Job
Give back the data in full, with every line exact.

··· Records shown

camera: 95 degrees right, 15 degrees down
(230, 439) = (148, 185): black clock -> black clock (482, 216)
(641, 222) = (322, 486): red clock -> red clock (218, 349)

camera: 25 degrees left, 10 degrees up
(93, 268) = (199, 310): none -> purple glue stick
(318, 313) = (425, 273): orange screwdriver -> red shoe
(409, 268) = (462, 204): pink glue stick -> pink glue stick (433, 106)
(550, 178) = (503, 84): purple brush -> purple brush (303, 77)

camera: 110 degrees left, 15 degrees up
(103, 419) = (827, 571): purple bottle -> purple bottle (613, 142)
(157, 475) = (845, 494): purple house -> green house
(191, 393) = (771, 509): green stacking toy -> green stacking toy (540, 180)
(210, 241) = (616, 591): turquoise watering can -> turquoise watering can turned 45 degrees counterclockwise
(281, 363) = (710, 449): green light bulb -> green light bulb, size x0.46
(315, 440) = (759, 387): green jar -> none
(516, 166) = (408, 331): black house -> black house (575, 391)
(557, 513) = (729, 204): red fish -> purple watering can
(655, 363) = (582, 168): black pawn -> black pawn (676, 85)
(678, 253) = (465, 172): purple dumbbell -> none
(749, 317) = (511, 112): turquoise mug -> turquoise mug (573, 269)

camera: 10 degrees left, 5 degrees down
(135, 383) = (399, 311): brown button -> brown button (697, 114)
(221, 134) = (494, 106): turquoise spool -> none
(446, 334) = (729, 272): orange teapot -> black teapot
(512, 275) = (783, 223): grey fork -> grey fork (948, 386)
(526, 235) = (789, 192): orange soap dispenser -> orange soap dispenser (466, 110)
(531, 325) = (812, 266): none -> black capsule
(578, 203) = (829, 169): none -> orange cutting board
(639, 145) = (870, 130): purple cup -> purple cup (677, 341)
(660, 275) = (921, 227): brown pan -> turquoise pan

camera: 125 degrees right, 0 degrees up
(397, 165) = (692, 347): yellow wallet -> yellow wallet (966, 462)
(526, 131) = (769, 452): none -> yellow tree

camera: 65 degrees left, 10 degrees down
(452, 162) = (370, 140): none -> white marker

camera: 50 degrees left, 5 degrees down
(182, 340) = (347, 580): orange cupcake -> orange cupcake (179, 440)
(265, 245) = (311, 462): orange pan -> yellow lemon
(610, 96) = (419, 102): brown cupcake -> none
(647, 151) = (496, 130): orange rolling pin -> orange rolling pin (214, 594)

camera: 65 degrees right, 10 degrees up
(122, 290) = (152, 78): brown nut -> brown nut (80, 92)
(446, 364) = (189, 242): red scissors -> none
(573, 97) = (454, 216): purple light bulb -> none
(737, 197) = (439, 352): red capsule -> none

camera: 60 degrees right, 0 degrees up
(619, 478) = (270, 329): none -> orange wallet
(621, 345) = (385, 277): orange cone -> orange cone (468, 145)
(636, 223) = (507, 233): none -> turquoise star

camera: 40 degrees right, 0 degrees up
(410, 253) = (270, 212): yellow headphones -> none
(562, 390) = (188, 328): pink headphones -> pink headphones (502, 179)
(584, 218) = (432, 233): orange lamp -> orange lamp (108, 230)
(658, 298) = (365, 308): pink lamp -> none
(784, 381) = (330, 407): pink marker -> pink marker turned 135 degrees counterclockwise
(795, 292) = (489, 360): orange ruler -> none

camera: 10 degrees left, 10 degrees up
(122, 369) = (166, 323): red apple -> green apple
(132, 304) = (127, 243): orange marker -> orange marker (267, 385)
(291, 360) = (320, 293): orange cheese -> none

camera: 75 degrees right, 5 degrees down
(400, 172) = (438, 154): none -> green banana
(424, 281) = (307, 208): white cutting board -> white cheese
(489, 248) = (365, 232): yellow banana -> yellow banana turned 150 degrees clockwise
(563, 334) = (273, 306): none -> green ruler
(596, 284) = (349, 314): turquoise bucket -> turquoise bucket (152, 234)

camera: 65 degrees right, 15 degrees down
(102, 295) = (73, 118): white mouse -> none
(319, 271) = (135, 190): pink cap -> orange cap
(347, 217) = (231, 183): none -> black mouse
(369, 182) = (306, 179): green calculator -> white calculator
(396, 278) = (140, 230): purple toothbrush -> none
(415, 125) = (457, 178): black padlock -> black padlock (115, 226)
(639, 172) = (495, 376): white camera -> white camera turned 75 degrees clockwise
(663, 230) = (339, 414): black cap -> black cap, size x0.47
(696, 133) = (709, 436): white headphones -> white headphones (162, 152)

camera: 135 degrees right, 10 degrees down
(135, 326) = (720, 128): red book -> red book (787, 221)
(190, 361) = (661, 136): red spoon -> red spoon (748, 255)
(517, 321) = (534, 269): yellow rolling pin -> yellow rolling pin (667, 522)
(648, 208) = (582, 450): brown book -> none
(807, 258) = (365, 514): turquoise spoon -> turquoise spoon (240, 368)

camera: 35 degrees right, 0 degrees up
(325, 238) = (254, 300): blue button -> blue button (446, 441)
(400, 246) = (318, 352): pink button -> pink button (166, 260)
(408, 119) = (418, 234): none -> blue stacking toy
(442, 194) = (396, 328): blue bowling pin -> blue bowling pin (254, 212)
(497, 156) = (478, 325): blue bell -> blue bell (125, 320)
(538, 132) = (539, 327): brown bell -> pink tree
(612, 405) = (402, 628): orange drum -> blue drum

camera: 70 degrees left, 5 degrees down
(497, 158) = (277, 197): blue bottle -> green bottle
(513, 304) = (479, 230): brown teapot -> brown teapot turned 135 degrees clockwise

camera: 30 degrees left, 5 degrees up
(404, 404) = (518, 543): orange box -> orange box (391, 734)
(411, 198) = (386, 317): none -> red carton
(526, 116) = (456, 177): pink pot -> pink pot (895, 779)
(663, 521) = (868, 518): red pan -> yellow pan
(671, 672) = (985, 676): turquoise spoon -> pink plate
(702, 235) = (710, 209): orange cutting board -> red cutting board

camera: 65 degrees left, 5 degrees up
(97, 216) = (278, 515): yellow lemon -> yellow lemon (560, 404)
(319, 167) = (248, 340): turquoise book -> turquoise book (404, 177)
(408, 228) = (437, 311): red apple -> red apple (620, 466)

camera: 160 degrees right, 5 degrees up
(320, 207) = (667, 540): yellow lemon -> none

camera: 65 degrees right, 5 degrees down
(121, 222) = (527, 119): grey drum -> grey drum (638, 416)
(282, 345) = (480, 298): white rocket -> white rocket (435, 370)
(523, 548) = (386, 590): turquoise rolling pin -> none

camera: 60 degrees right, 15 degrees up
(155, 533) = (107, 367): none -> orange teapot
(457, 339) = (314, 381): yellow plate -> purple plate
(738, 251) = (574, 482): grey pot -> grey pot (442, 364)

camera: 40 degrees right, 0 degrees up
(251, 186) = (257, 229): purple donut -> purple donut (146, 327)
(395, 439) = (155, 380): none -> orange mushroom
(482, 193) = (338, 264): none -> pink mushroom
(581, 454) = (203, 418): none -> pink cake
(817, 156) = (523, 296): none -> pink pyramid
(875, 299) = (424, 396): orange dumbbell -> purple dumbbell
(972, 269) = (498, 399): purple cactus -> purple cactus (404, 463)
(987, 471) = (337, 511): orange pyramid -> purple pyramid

······

Solution below
camera: 95 degrees right, 15 degrees down
(230, 439) = (148, 185): black clock -> black clock (482, 216)
(641, 222) = (322, 486): red clock -> red clock (218, 349)

camera: 25 degrees left, 10 degrees up
(93, 268) = (199, 310): none -> purple glue stick
(318, 313) = (425, 273): orange screwdriver -> red shoe
(409, 268) = (462, 204): pink glue stick -> pink glue stick (433, 106)
(550, 178) = (503, 84): purple brush -> purple brush (303, 77)

camera: 110 degrees left, 15 degrees up
(103, 419) = (827, 571): purple bottle -> purple bottle (613, 142)
(157, 475) = (845, 494): purple house -> green house
(191, 393) = (771, 509): green stacking toy -> green stacking toy (540, 180)
(210, 241) = (616, 591): turquoise watering can -> turquoise watering can turned 45 degrees counterclockwise
(281, 363) = (710, 449): green light bulb -> green light bulb, size x0.46
(315, 440) = (759, 387): green jar -> none
(516, 166) = (408, 331): black house -> black house (575, 391)
(557, 513) = (729, 204): red fish -> purple watering can
(655, 363) = (582, 168): black pawn -> black pawn (676, 85)
(678, 253) = (465, 172): purple dumbbell -> none
(749, 317) = (511, 112): turquoise mug -> turquoise mug (573, 269)

camera: 10 degrees left, 5 degrees down
(135, 383) = (399, 311): brown button -> brown button (697, 114)
(221, 134) = (494, 106): turquoise spool -> none
(446, 334) = (729, 272): orange teapot -> black teapot
(512, 275) = (783, 223): grey fork -> grey fork (948, 386)
(526, 235) = (789, 192): orange soap dispenser -> orange soap dispenser (466, 110)
(531, 325) = (812, 266): none -> black capsule
(578, 203) = (829, 169): none -> orange cutting board
(639, 145) = (870, 130): purple cup -> purple cup (677, 341)
(660, 275) = (921, 227): brown pan -> turquoise pan

camera: 125 degrees right, 0 degrees up
(397, 165) = (692, 347): yellow wallet -> yellow wallet (966, 462)
(526, 131) = (769, 452): none -> yellow tree

camera: 65 degrees left, 10 degrees down
(452, 162) = (370, 140): none -> white marker

camera: 50 degrees left, 5 degrees down
(182, 340) = (347, 580): orange cupcake -> orange cupcake (179, 440)
(265, 245) = (311, 462): orange pan -> yellow lemon
(610, 96) = (419, 102): brown cupcake -> none
(647, 151) = (496, 130): orange rolling pin -> orange rolling pin (214, 594)

camera: 65 degrees right, 10 degrees up
(122, 290) = (152, 78): brown nut -> brown nut (80, 92)
(446, 364) = (189, 242): red scissors -> none
(573, 97) = (454, 216): purple light bulb -> none
(737, 197) = (439, 352): red capsule -> none

camera: 60 degrees right, 0 degrees up
(619, 478) = (270, 329): none -> orange wallet
(621, 345) = (385, 277): orange cone -> orange cone (468, 145)
(636, 223) = (507, 233): none -> turquoise star

camera: 40 degrees right, 0 degrees up
(410, 253) = (270, 212): yellow headphones -> none
(562, 390) = (188, 328): pink headphones -> pink headphones (502, 179)
(584, 218) = (432, 233): orange lamp -> orange lamp (108, 230)
(658, 298) = (365, 308): pink lamp -> none
(784, 381) = (330, 407): pink marker -> pink marker turned 135 degrees counterclockwise
(795, 292) = (489, 360): orange ruler -> none

camera: 10 degrees left, 10 degrees up
(122, 369) = (166, 323): red apple -> green apple
(132, 304) = (127, 243): orange marker -> orange marker (267, 385)
(291, 360) = (320, 293): orange cheese -> none

camera: 75 degrees right, 5 degrees down
(400, 172) = (438, 154): none -> green banana
(424, 281) = (307, 208): white cutting board -> white cheese
(489, 248) = (365, 232): yellow banana -> yellow banana turned 150 degrees clockwise
(563, 334) = (273, 306): none -> green ruler
(596, 284) = (349, 314): turquoise bucket -> turquoise bucket (152, 234)

camera: 65 degrees right, 15 degrees down
(102, 295) = (73, 118): white mouse -> none
(319, 271) = (135, 190): pink cap -> orange cap
(347, 217) = (231, 183): none -> black mouse
(369, 182) = (306, 179): green calculator -> white calculator
(396, 278) = (140, 230): purple toothbrush -> none
(415, 125) = (457, 178): black padlock -> black padlock (115, 226)
(639, 172) = (495, 376): white camera -> white camera turned 75 degrees clockwise
(663, 230) = (339, 414): black cap -> black cap, size x0.47
(696, 133) = (709, 436): white headphones -> white headphones (162, 152)

camera: 135 degrees right, 10 degrees down
(135, 326) = (720, 128): red book -> red book (787, 221)
(190, 361) = (661, 136): red spoon -> red spoon (748, 255)
(517, 321) = (534, 269): yellow rolling pin -> yellow rolling pin (667, 522)
(648, 208) = (582, 450): brown book -> none
(807, 258) = (365, 514): turquoise spoon -> turquoise spoon (240, 368)

camera: 35 degrees right, 0 degrees up
(325, 238) = (254, 300): blue button -> blue button (446, 441)
(400, 246) = (318, 352): pink button -> pink button (166, 260)
(408, 119) = (418, 234): none -> blue stacking toy
(442, 194) = (396, 328): blue bowling pin -> blue bowling pin (254, 212)
(497, 156) = (478, 325): blue bell -> blue bell (125, 320)
(538, 132) = (539, 327): brown bell -> pink tree
(612, 405) = (402, 628): orange drum -> blue drum

camera: 70 degrees left, 5 degrees down
(497, 158) = (277, 197): blue bottle -> green bottle
(513, 304) = (479, 230): brown teapot -> brown teapot turned 135 degrees clockwise

camera: 30 degrees left, 5 degrees up
(404, 404) = (518, 543): orange box -> orange box (391, 734)
(411, 198) = (386, 317): none -> red carton
(526, 116) = (456, 177): pink pot -> pink pot (895, 779)
(663, 521) = (868, 518): red pan -> yellow pan
(671, 672) = (985, 676): turquoise spoon -> pink plate
(702, 235) = (710, 209): orange cutting board -> red cutting board

camera: 65 degrees left, 5 degrees up
(97, 216) = (278, 515): yellow lemon -> yellow lemon (560, 404)
(319, 167) = (248, 340): turquoise book -> turquoise book (404, 177)
(408, 228) = (437, 311): red apple -> red apple (620, 466)

camera: 160 degrees right, 5 degrees up
(320, 207) = (667, 540): yellow lemon -> none

camera: 65 degrees right, 5 degrees down
(121, 222) = (527, 119): grey drum -> grey drum (638, 416)
(282, 345) = (480, 298): white rocket -> white rocket (435, 370)
(523, 548) = (386, 590): turquoise rolling pin -> none

camera: 60 degrees right, 15 degrees up
(155, 533) = (107, 367): none -> orange teapot
(457, 339) = (314, 381): yellow plate -> purple plate
(738, 251) = (574, 482): grey pot -> grey pot (442, 364)

camera: 40 degrees right, 0 degrees up
(251, 186) = (257, 229): purple donut -> purple donut (146, 327)
(395, 439) = (155, 380): none -> orange mushroom
(482, 193) = (338, 264): none -> pink mushroom
(581, 454) = (203, 418): none -> pink cake
(817, 156) = (523, 296): none -> pink pyramid
(875, 299) = (424, 396): orange dumbbell -> purple dumbbell
(972, 269) = (498, 399): purple cactus -> purple cactus (404, 463)
(987, 471) = (337, 511): orange pyramid -> purple pyramid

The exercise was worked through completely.